= Beginning of Section =
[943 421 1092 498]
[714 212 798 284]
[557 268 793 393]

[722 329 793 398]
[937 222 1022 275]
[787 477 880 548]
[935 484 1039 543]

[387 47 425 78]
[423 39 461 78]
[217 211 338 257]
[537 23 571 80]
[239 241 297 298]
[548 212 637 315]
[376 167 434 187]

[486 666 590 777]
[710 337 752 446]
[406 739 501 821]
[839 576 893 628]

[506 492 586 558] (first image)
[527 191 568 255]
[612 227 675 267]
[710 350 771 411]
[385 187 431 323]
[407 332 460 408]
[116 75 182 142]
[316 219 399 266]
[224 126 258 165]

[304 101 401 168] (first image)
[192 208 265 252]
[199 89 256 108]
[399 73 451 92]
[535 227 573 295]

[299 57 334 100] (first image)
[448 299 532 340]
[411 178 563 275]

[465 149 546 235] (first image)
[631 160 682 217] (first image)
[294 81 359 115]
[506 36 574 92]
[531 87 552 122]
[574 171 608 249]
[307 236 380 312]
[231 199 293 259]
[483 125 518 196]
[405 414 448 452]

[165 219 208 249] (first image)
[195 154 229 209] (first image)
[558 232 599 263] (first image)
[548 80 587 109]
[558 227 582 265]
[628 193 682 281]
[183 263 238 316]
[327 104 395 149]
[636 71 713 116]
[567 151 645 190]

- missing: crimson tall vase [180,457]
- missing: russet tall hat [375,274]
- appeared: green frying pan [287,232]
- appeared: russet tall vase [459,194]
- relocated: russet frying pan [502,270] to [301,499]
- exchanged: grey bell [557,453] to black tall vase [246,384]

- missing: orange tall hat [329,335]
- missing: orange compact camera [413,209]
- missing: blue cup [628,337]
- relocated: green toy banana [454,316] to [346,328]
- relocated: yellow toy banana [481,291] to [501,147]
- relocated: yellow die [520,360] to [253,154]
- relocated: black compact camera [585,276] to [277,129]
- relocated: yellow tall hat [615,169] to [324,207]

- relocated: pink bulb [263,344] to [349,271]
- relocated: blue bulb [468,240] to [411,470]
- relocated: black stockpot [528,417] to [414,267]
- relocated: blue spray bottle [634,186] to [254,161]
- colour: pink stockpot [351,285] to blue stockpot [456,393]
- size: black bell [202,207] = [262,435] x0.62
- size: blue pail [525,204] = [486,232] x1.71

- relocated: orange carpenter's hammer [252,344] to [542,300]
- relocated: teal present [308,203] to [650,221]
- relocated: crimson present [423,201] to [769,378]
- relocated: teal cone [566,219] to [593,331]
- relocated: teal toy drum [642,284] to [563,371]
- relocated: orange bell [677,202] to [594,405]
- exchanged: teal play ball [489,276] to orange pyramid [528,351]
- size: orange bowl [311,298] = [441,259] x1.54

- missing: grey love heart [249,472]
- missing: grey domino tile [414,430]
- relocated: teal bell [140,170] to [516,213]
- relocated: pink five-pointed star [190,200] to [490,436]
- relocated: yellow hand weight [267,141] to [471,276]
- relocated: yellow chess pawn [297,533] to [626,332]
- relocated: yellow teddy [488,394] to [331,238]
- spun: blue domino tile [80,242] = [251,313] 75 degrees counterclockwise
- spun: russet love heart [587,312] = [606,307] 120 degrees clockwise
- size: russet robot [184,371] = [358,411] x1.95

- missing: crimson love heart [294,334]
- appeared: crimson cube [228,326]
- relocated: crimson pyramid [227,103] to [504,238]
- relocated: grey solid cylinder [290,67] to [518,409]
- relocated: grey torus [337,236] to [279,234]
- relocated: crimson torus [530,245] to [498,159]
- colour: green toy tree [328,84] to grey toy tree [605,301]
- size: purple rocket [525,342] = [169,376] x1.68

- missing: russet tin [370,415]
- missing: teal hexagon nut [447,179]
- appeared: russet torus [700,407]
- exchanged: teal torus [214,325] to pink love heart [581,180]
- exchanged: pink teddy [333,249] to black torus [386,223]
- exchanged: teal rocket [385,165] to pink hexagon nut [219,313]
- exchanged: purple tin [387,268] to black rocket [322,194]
= End of Section =
**WORK INSTRUCTIONS**
Give back, exactly as written, the stretch from the line with "[217 211 338 257]" through the line with "- relocated: pink bulb [263,344] to [349,271]", and no other lines from the records above.

**RESPONSE BOX**
[217 211 338 257]
[537 23 571 80]
[239 241 297 298]
[548 212 637 315]
[376 167 434 187]

[486 666 590 777]
[710 337 752 446]
[406 739 501 821]
[839 576 893 628]

[506 492 586 558] (first image)
[527 191 568 255]
[612 227 675 267]
[710 350 771 411]
[385 187 431 323]
[407 332 460 408]
[116 75 182 142]
[316 219 399 266]
[224 126 258 165]

[304 101 401 168] (first image)
[192 208 265 252]
[199 89 256 108]
[399 73 451 92]
[535 227 573 295]

[299 57 334 100] (first image)
[448 299 532 340]
[411 178 563 275]

[465 149 546 235] (first image)
[631 160 682 217] (first image)
[294 81 359 115]
[506 36 574 92]
[531 87 552 122]
[574 171 608 249]
[307 236 380 312]
[231 199 293 259]
[483 125 518 196]
[405 414 448 452]

[165 219 208 249] (first image)
[195 154 229 209] (first image)
[558 232 599 263] (first image)
[548 80 587 109]
[558 227 582 265]
[628 193 682 281]
[183 263 238 316]
[327 104 395 149]
[636 71 713 116]
[567 151 645 190]

- missing: crimson tall vase [180,457]
- missing: russet tall hat [375,274]
- appeared: green frying pan [287,232]
- appeared: russet tall vase [459,194]
- relocated: russet frying pan [502,270] to [301,499]
- exchanged: grey bell [557,453] to black tall vase [246,384]

- missing: orange tall hat [329,335]
- missing: orange compact camera [413,209]
- missing: blue cup [628,337]
- relocated: green toy banana [454,316] to [346,328]
- relocated: yellow toy banana [481,291] to [501,147]
- relocated: yellow die [520,360] to [253,154]
- relocated: black compact camera [585,276] to [277,129]
- relocated: yellow tall hat [615,169] to [324,207]

- relocated: pink bulb [263,344] to [349,271]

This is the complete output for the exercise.